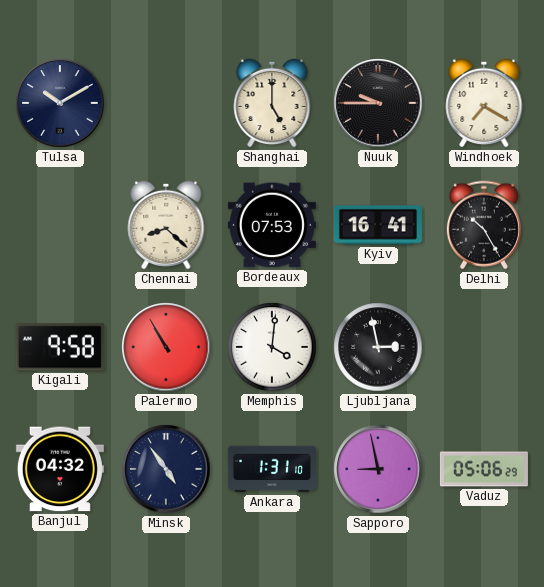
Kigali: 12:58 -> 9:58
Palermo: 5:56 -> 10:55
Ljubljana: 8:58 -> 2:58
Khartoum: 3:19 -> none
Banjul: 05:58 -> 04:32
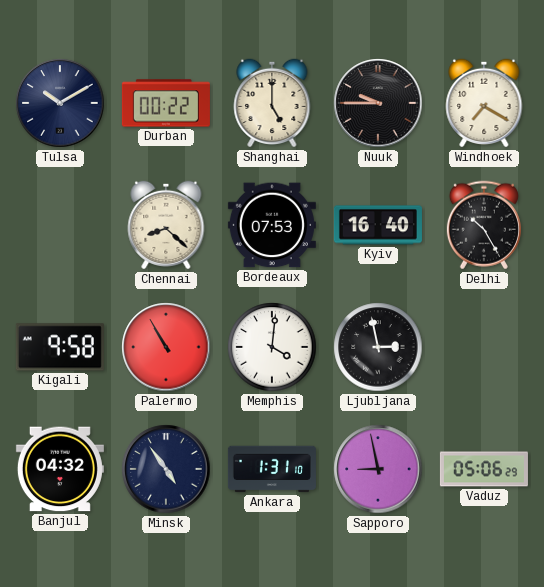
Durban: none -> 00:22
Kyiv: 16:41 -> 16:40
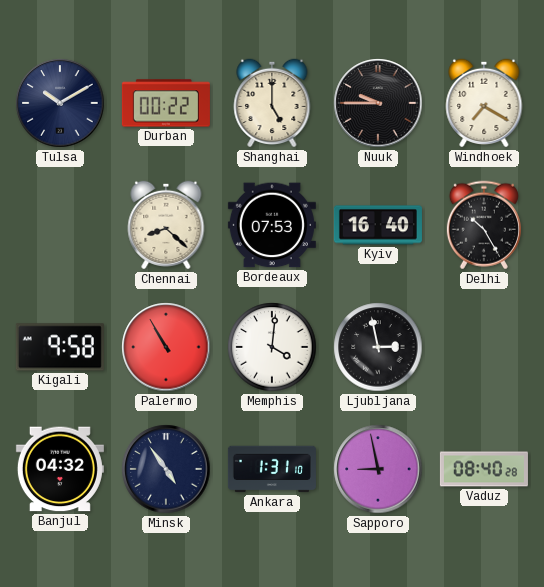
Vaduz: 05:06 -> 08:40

• [TASK INSTRUCTIONS]
Reproduce the lines above verbatim, omitting the pictures.

• [RESPONSE TO THIS EXERCISE]
Kigali: 12:58 -> 9:58
Palermo: 5:56 -> 10:55
Ljubljana: 8:58 -> 2:58
Khartoum: 3:19 -> none
Banjul: 05:58 -> 04:32
Durban: none -> 00:22
Kyiv: 16:41 -> 16:40
Vaduz: 05:06 -> 08:40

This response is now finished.